- Exercise material -
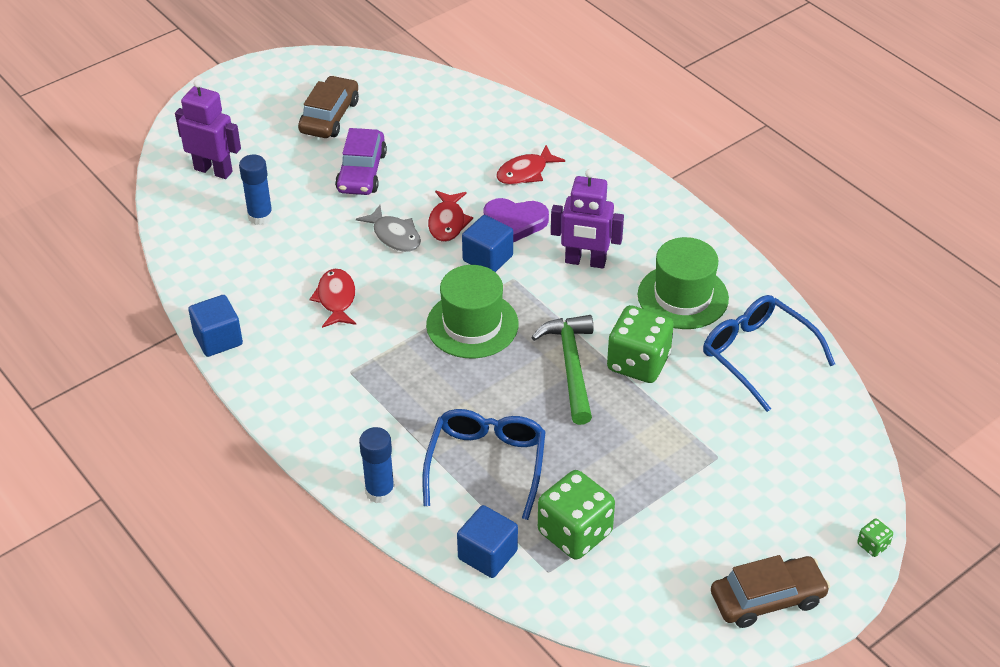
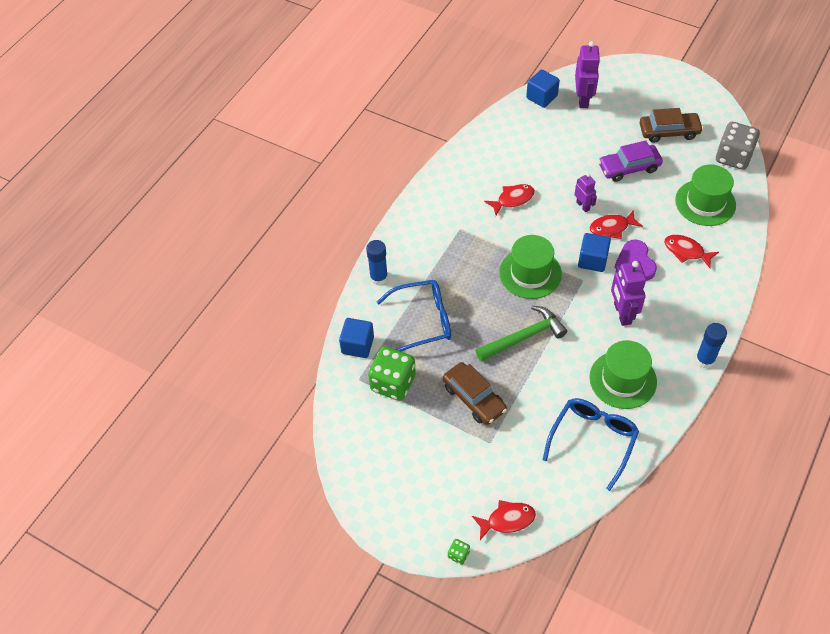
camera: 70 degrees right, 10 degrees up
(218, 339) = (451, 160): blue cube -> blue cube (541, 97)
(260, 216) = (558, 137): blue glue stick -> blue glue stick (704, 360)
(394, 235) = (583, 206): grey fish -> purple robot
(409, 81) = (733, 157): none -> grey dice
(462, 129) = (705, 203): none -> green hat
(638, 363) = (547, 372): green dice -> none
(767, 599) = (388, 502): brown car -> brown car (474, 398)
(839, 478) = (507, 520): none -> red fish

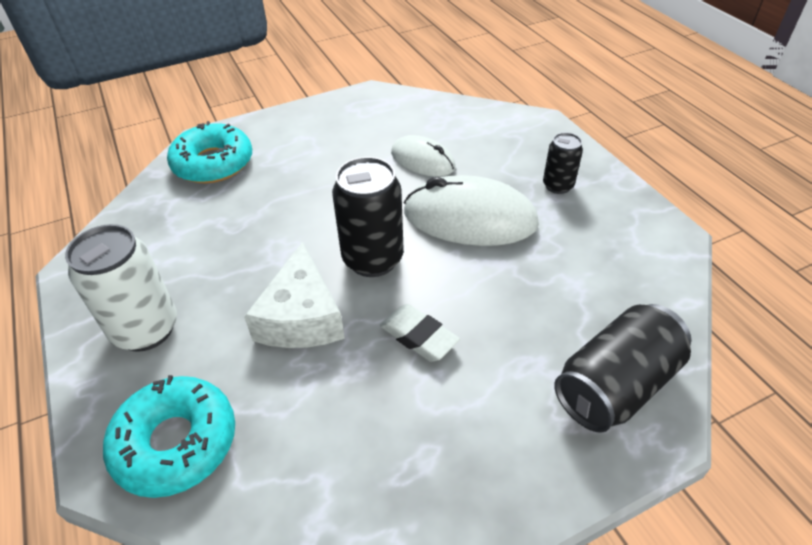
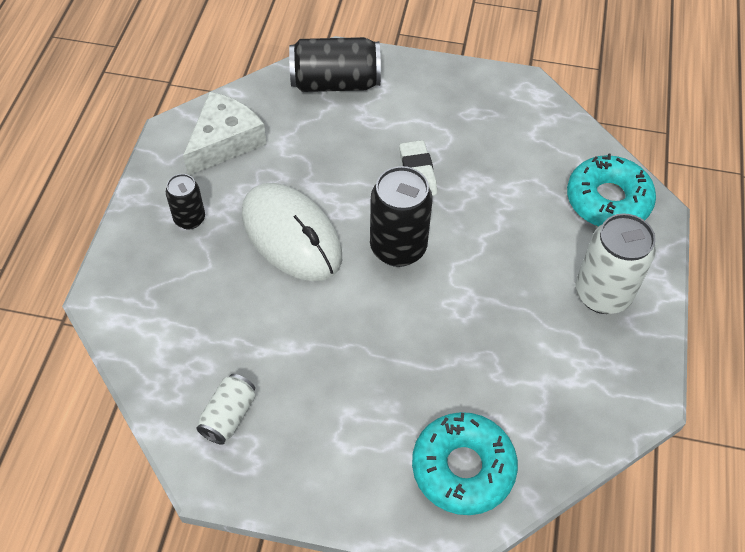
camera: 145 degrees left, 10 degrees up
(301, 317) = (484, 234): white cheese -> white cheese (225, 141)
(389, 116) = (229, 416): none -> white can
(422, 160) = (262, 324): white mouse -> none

- Activity -
Could you restate the material word for word, omitting the pictures?

- Your solution -
camera: 70 degrees right, 10 degrees up
(218, 339) = (451, 160): blue cube -> blue cube (541, 97)
(260, 216) = (558, 137): blue glue stick -> blue glue stick (704, 360)
(394, 235) = (583, 206): grey fish -> purple robot
(409, 81) = (733, 157): none -> grey dice
(462, 129) = (705, 203): none -> green hat
(638, 363) = (547, 372): green dice -> none
(767, 599) = (388, 502): brown car -> brown car (474, 398)
(839, 478) = (507, 520): none -> red fish

camera: 145 degrees left, 10 degrees up
(301, 317) = (484, 234): white cheese -> white cheese (225, 141)
(389, 116) = (229, 416): none -> white can
(422, 160) = (262, 324): white mouse -> none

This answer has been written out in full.